> _LISTED RECORDS_:
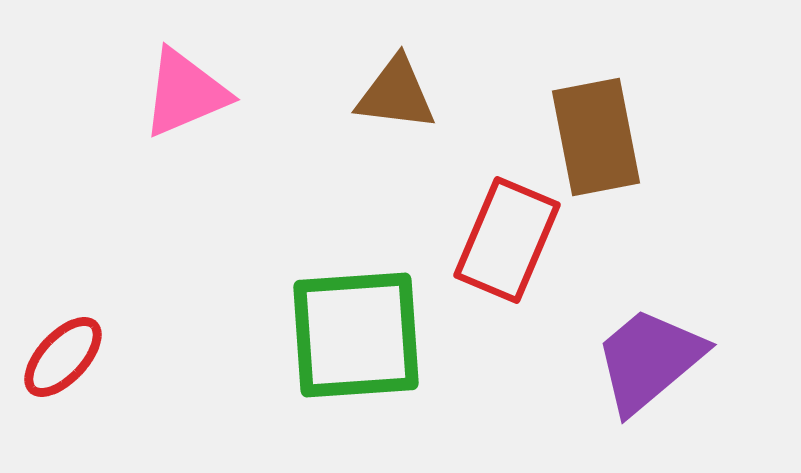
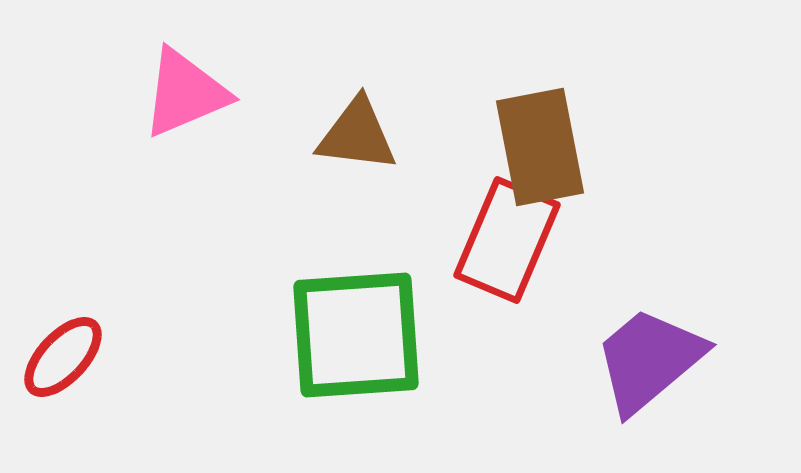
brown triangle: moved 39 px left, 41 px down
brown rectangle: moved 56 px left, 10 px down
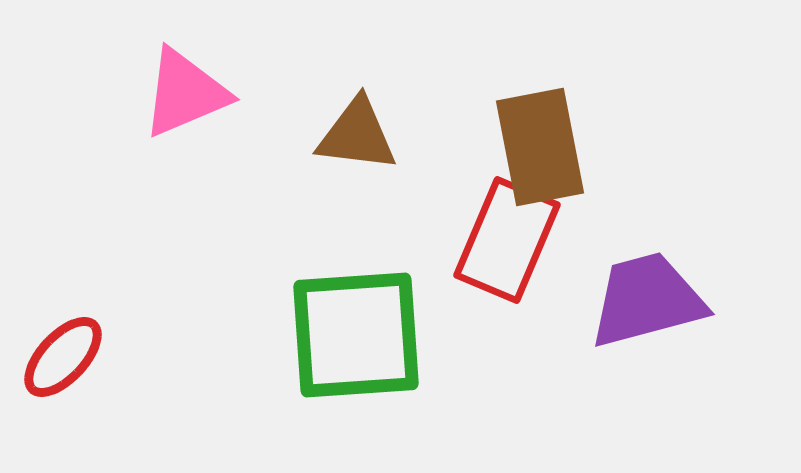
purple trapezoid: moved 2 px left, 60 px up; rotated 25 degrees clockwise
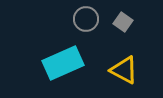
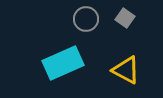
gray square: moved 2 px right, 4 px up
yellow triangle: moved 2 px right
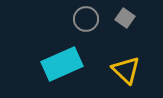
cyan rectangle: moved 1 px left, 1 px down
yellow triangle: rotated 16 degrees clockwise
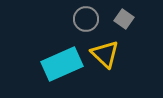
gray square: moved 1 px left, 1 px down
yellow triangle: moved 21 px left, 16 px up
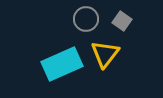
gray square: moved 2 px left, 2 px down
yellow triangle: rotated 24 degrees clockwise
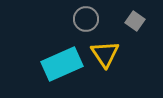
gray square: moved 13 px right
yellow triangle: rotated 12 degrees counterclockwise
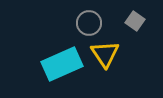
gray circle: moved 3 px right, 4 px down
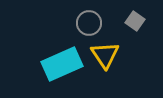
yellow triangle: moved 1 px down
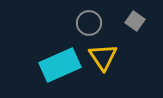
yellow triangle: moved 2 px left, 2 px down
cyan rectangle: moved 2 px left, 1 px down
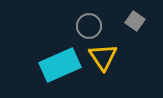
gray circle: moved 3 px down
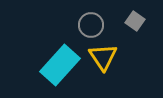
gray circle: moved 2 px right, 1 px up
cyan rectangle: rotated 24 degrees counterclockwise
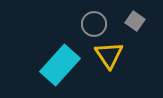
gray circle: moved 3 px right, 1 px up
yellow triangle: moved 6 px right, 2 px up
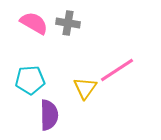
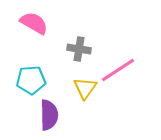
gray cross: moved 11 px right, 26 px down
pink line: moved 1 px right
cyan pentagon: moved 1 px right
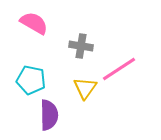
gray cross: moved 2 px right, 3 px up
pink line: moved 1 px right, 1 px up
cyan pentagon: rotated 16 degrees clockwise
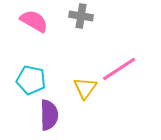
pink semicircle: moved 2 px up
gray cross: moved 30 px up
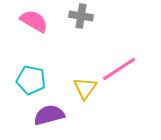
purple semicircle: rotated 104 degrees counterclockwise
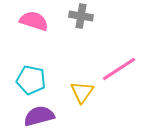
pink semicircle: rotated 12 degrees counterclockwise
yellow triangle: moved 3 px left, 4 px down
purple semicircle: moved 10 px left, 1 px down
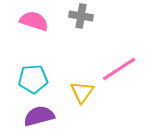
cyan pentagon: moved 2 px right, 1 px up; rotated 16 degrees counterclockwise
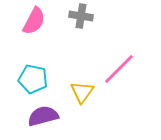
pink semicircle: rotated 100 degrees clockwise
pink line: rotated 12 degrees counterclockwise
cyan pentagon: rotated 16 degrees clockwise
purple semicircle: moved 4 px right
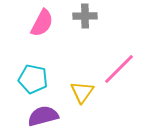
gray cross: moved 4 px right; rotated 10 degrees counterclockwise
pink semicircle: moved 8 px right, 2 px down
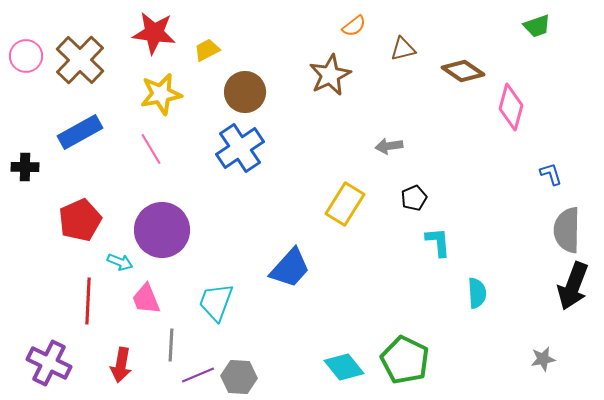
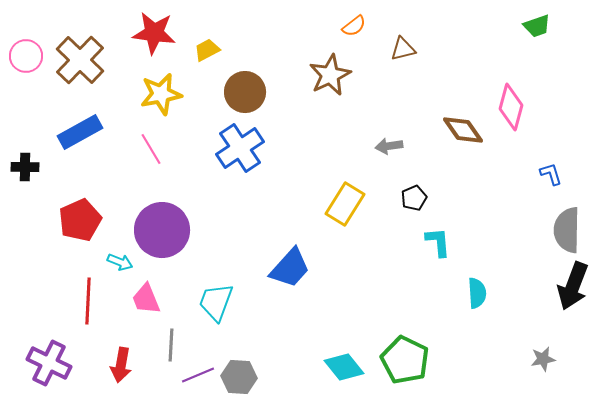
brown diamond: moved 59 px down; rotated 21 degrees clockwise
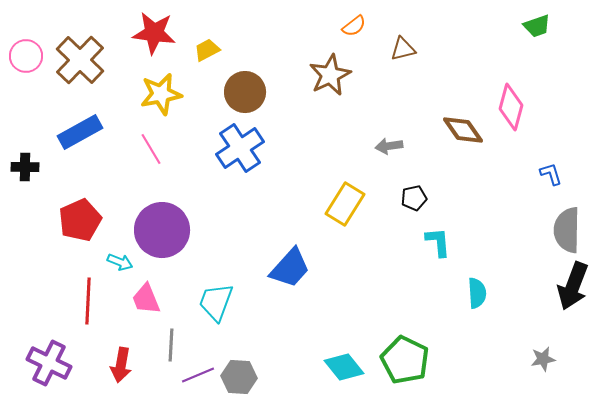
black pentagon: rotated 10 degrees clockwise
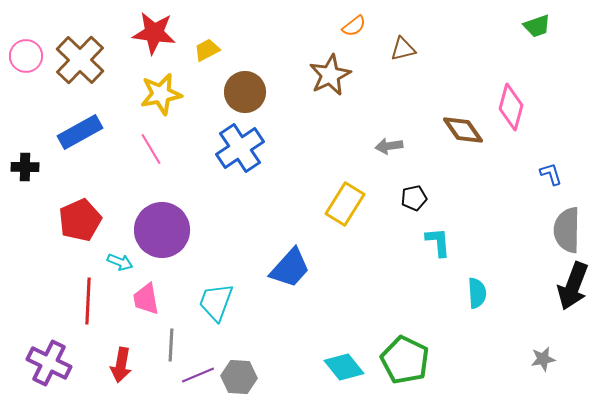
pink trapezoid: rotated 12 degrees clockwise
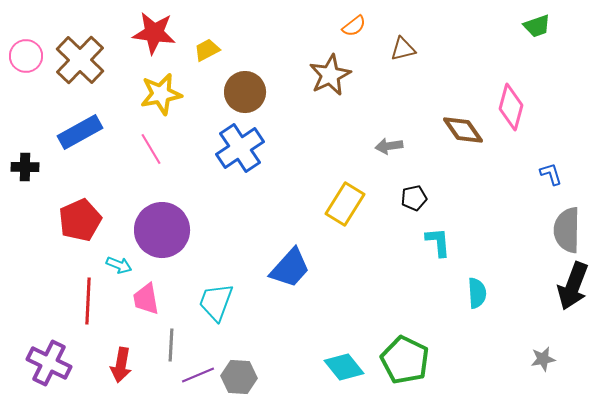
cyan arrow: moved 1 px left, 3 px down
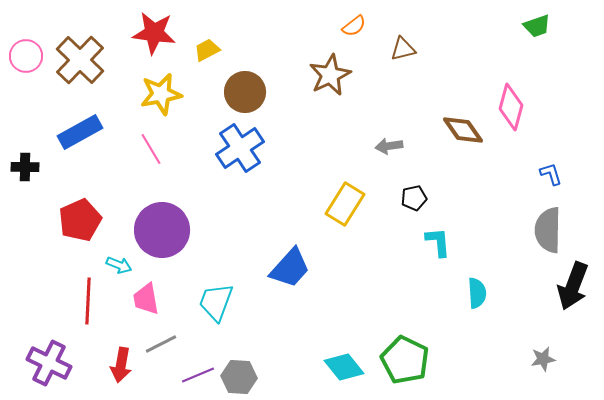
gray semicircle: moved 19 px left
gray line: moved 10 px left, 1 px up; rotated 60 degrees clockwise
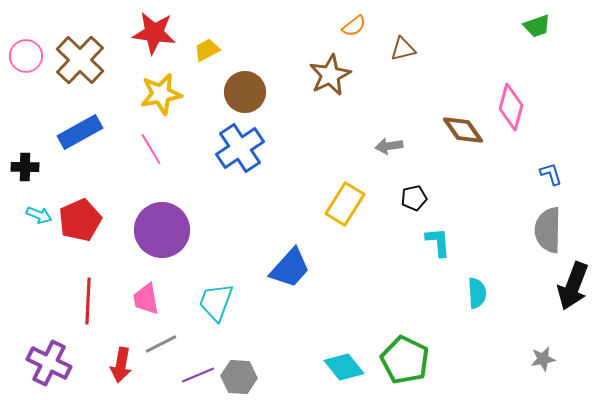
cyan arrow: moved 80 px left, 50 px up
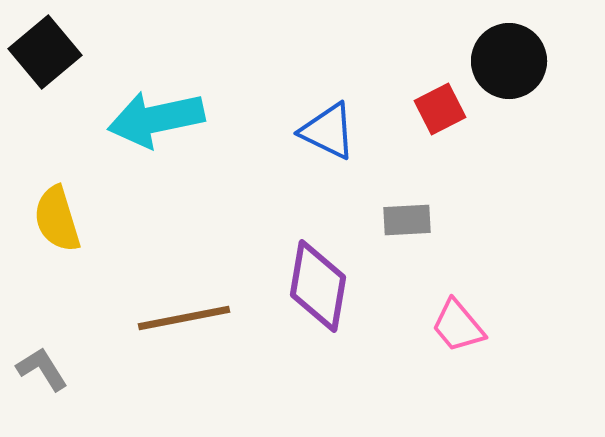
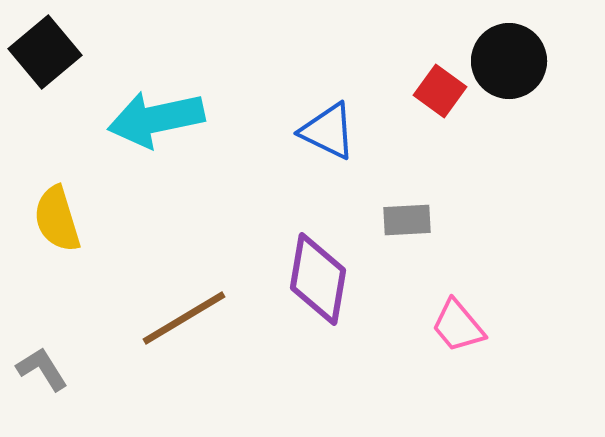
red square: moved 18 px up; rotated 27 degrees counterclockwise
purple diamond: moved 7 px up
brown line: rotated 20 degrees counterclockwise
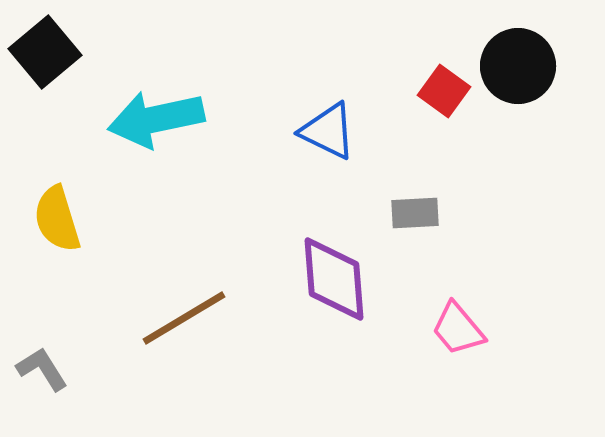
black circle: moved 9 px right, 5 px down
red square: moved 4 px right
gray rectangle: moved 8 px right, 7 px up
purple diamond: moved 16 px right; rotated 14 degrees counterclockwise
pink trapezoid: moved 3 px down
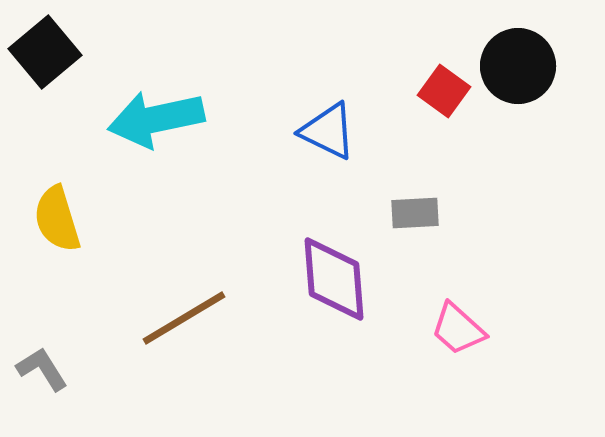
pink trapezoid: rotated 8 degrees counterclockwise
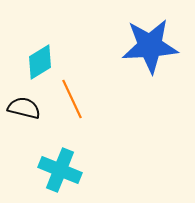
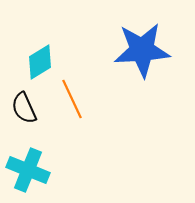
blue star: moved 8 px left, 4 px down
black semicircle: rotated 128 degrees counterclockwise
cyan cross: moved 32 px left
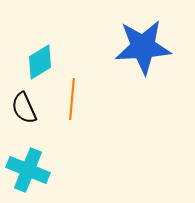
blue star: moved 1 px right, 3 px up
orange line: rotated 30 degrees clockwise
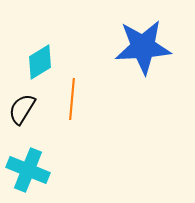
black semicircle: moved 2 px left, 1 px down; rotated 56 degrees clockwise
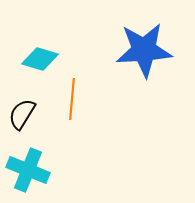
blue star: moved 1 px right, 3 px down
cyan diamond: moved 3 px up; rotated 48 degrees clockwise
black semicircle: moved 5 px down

> _TO DO_:
Copy the data above from the line with "gray square: moved 1 px left, 1 px down" to the line with "cyan pentagon: moved 1 px right", switching every "yellow triangle" to "green triangle" and keeping everything else the same. Leave the picture lines out of your answer.

> _FINAL RESULT_:
gray square: moved 1 px left, 1 px down
green triangle: moved 21 px left, 16 px up
gray square: moved 2 px left, 2 px down
green triangle: rotated 24 degrees clockwise
gray square: moved 13 px right
green triangle: rotated 12 degrees counterclockwise
gray circle: moved 3 px right, 4 px down
green triangle: moved 1 px down
green triangle: moved 2 px left, 2 px down
cyan rectangle: moved 2 px left, 1 px down
gray circle: moved 3 px down
gray circle: moved 2 px right, 1 px up
cyan rectangle: rotated 24 degrees counterclockwise
gray circle: moved 3 px right, 1 px up
green triangle: moved 6 px right, 2 px up
gray cross: moved 11 px right, 26 px down
pink line: moved 1 px right
cyan pentagon: moved 1 px right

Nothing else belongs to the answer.